### [TASK OBJECTIVE]
Search the lines of the records for the word "turquoise", and copy every line that has it.

Top of INFORMATION SUPPLIED

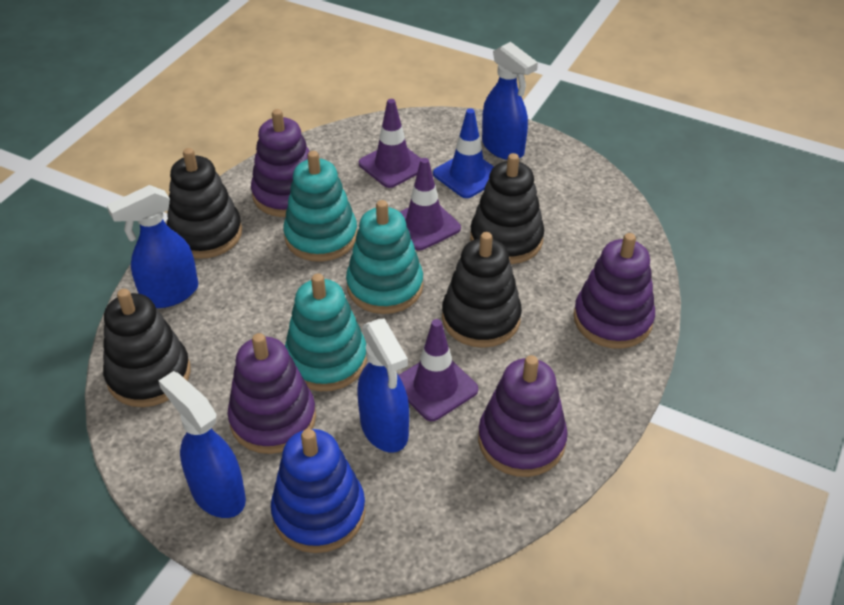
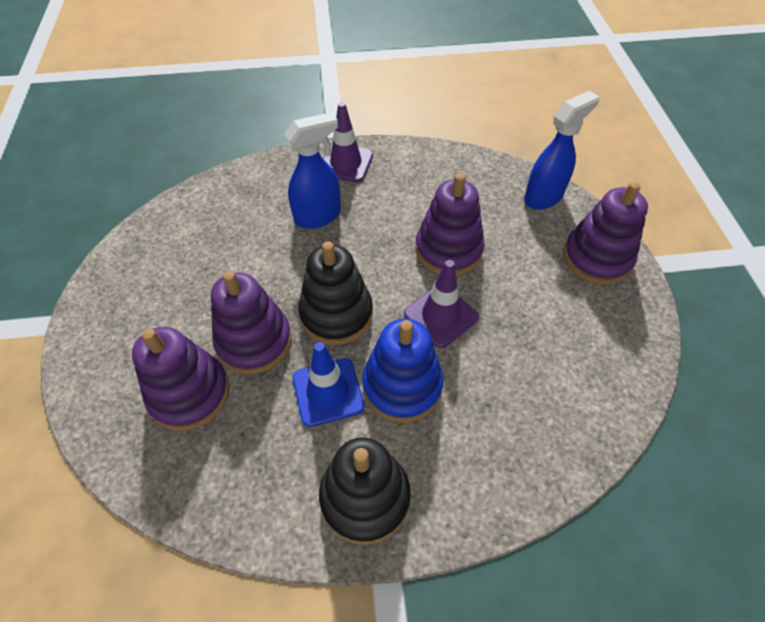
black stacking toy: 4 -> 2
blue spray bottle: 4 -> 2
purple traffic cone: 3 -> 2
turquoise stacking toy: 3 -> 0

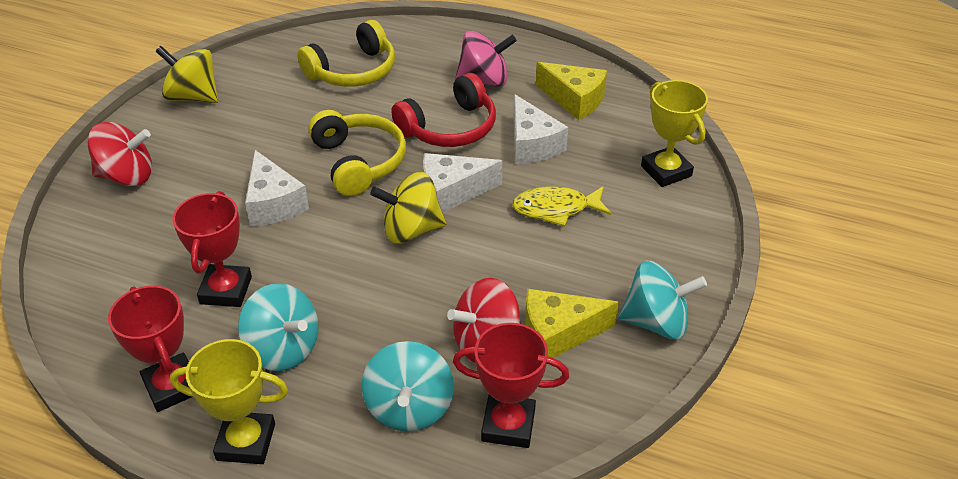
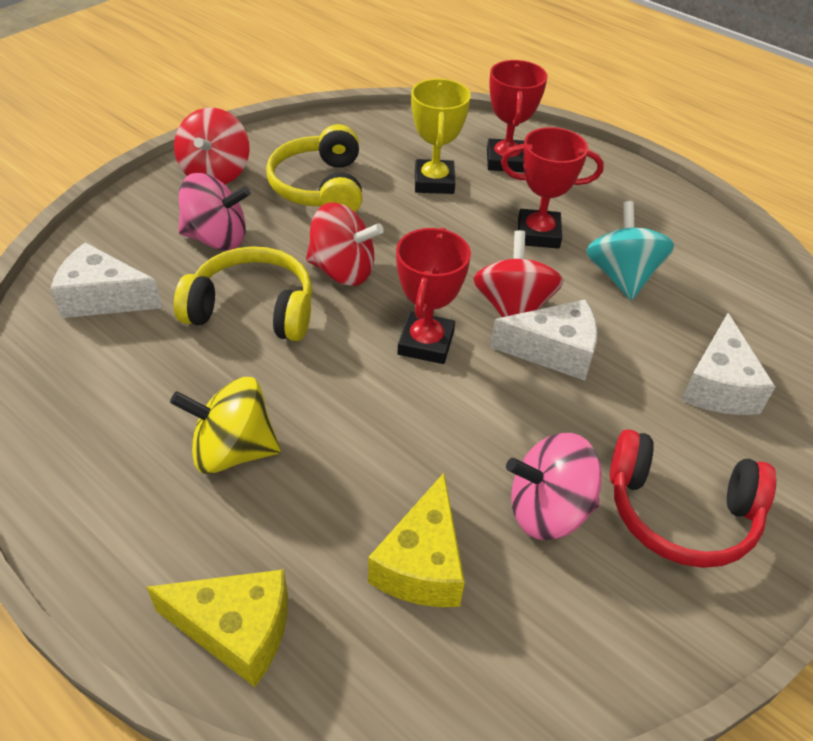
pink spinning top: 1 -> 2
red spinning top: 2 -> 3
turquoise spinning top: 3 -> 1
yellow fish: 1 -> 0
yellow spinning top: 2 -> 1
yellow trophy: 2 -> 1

Bottom of INFORMATION SUPPLIED

### [ANSWER FOR THE TASK]
turquoise stacking toy: 3 -> 0
turquoise spinning top: 3 -> 1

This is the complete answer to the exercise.